• Work instructions: Whenever a line in the entries below contains the string "Playlist", copy that line.

• Data to use:

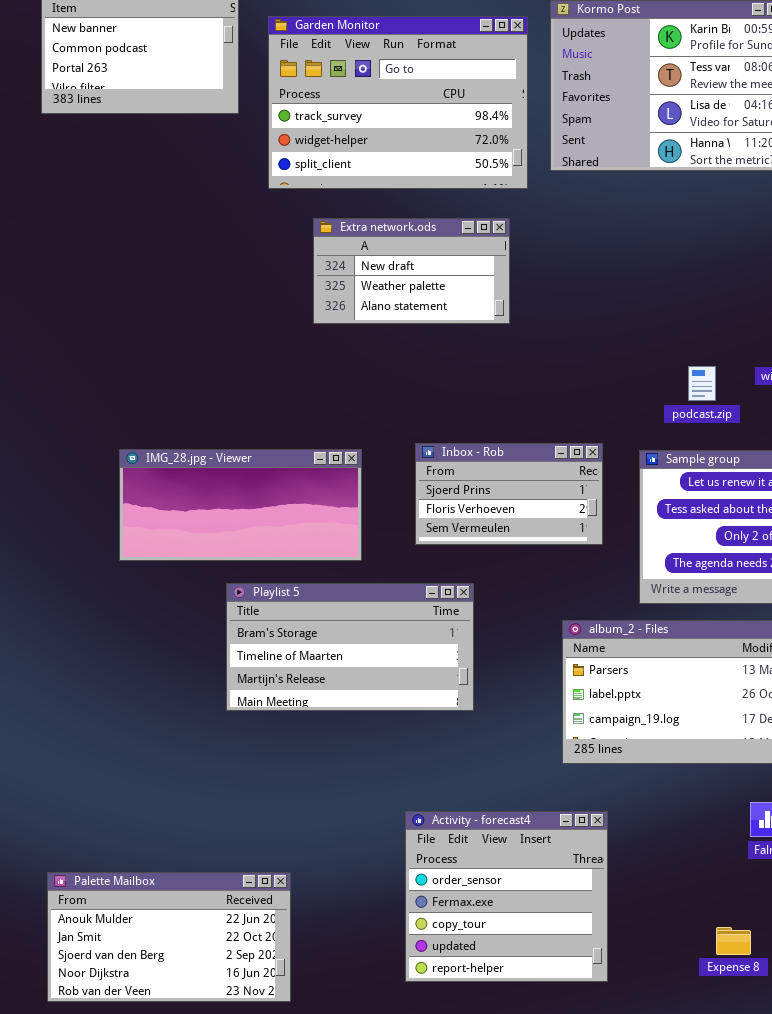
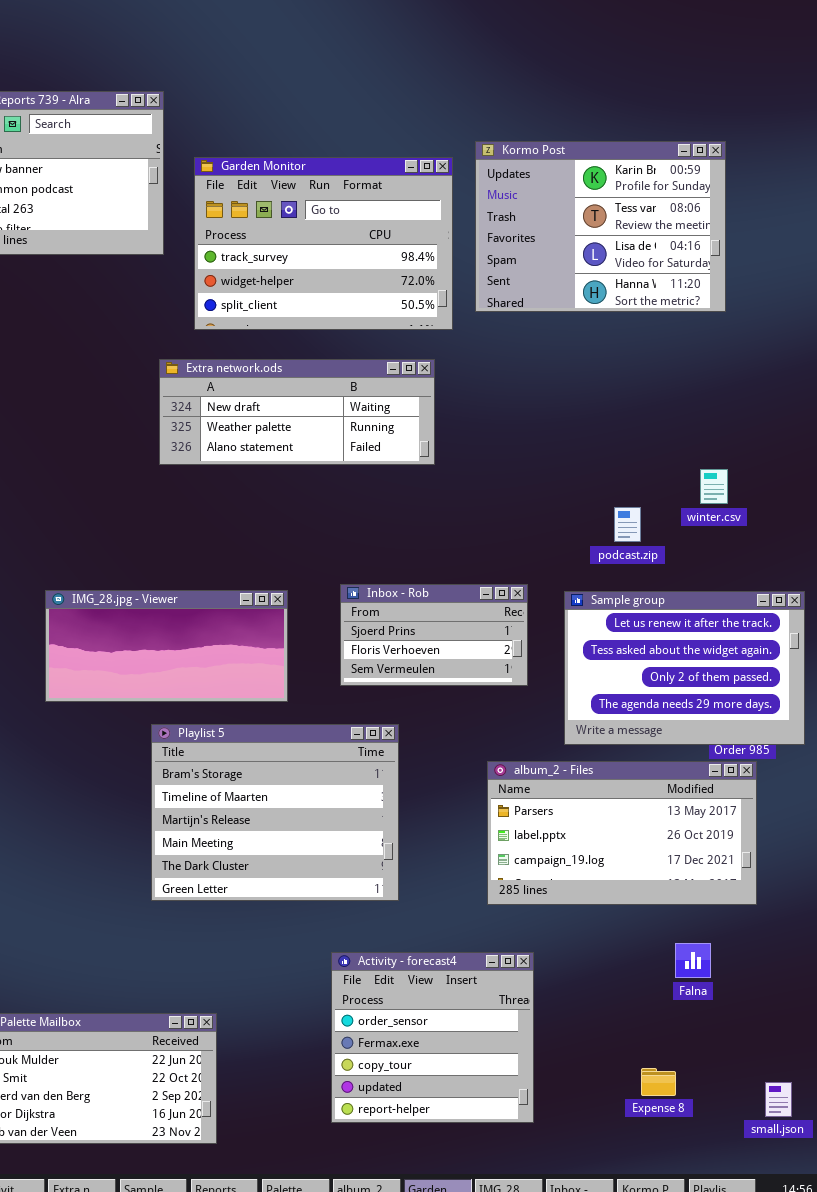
Extra network.ods: [313,218,510,324] -> [159,359,435,465], resized
Playlist 5: [226,583,474,711] -> [151,724,399,901], resized

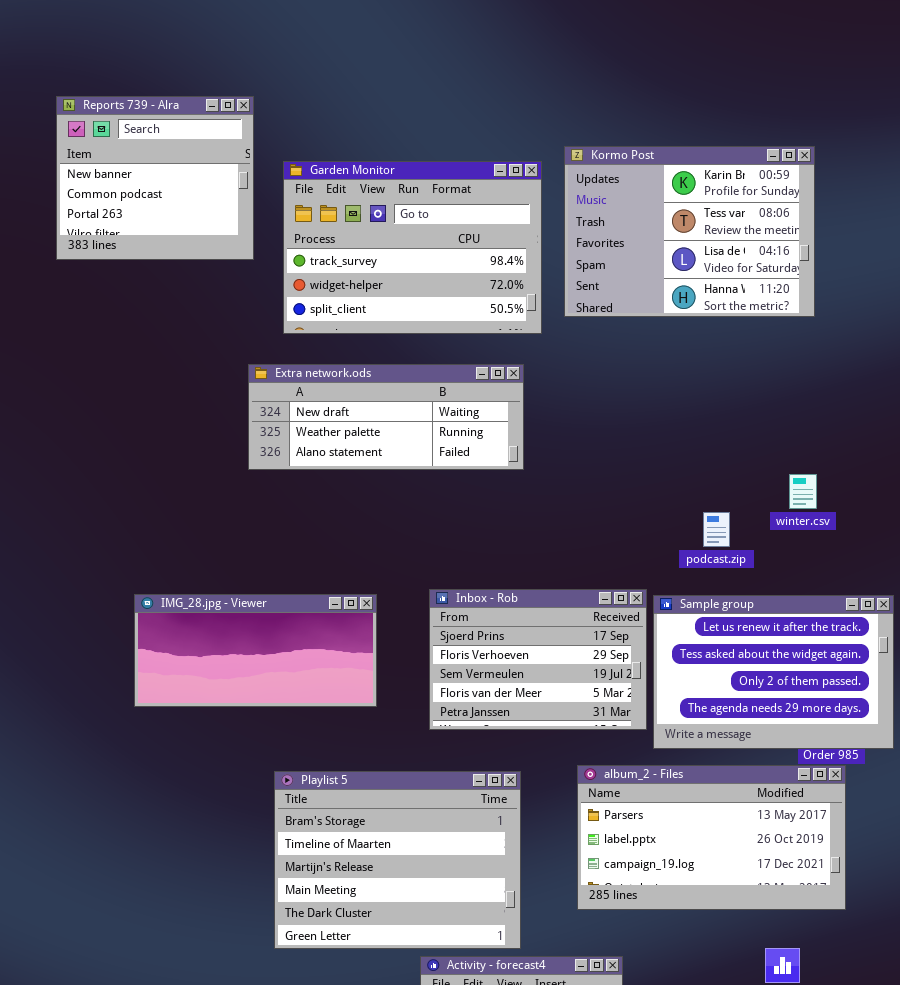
Inbox - Rob: [340,584,528,686] -> [429,589,647,730], resized
Playlist 5: [151,724,399,901] -> [274,771,521,949], moved

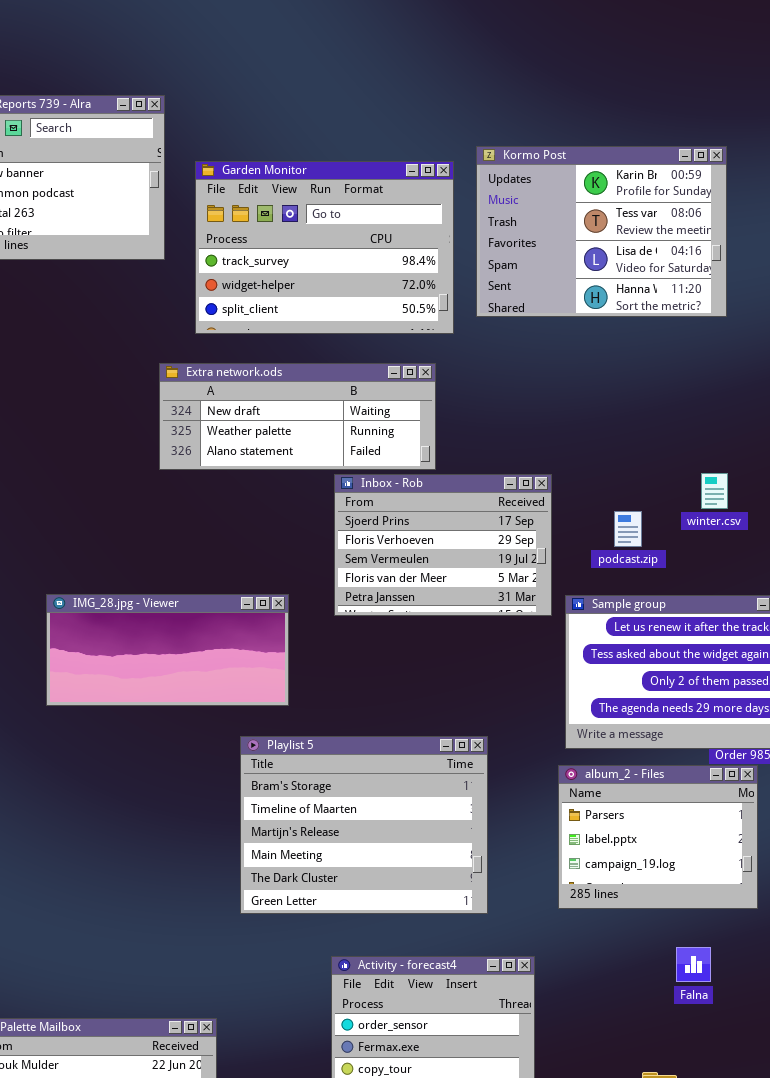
Inbox - Rob: [429,589,647,730] -> [334,474,552,616], moved
album_2 - Files: [577,765,846,910] -> [558,765,758,909], resized
Playlist 5: [274,771,521,949] -> [240,736,488,914], moved

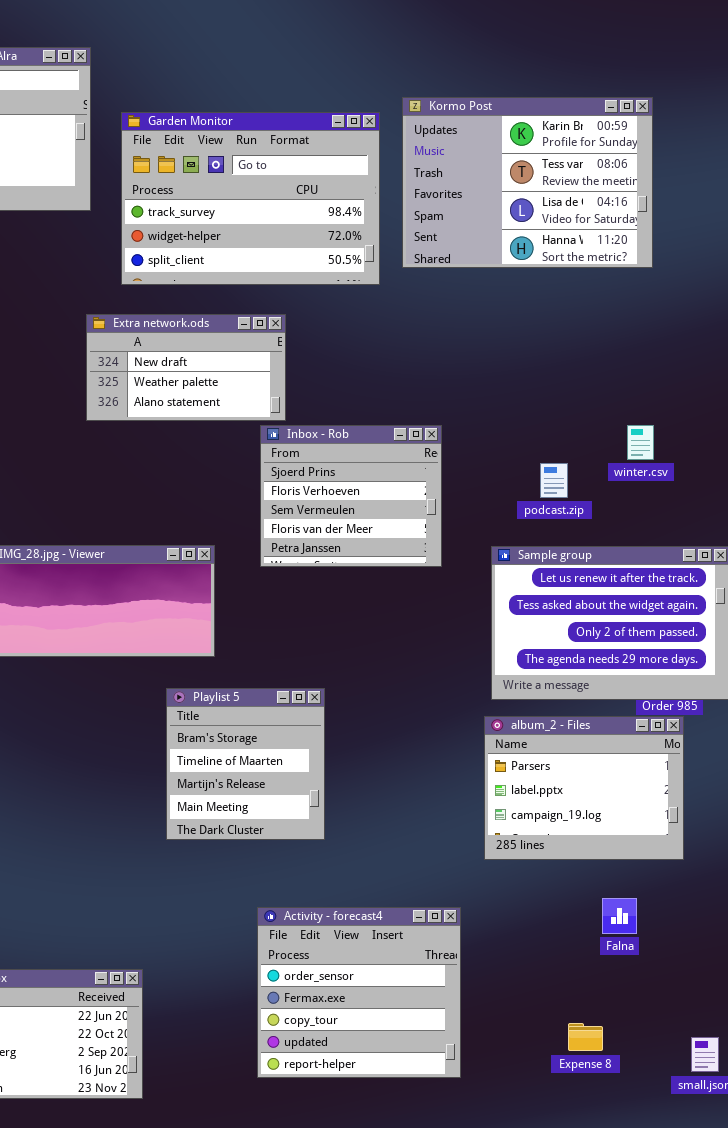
Extra network.ods: [159,363,436,470] -> [86,314,286,421], resized
Inbox - Rob: [334,474,552,616] -> [260,425,442,567], resized
Playlist 5: [240,736,488,914] -> [166,688,325,840], resized

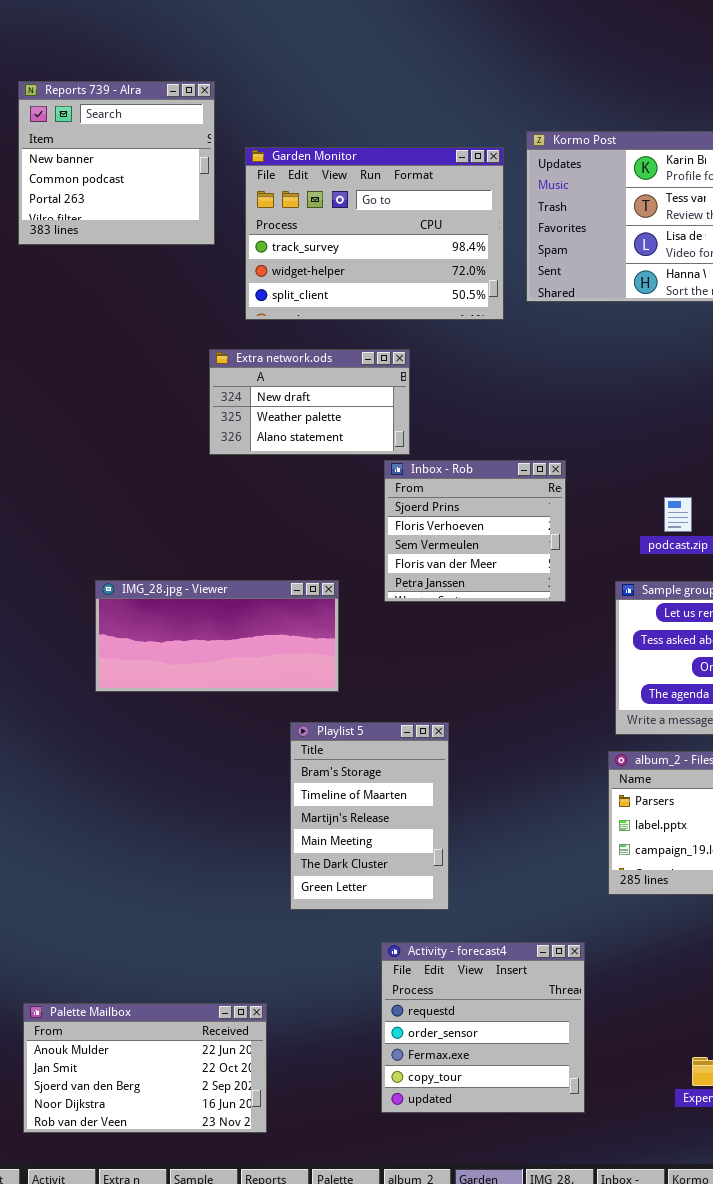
Playlist 5: [166,688,325,840] -> [290,722,449,910], resized
Activity - forecast4: [257,907,461,1078] -> [381,942,585,1113], scrolled up 1 row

• Completed task:
Playlist 5: [226,583,474,711] -> [151,724,399,901], resized
Playlist 5: [151,724,399,901] -> [274,771,521,949], moved
Playlist 5: [274,771,521,949] -> [240,736,488,914], moved
Playlist 5: [240,736,488,914] -> [166,688,325,840], resized
Playlist 5: [166,688,325,840] -> [290,722,449,910], resized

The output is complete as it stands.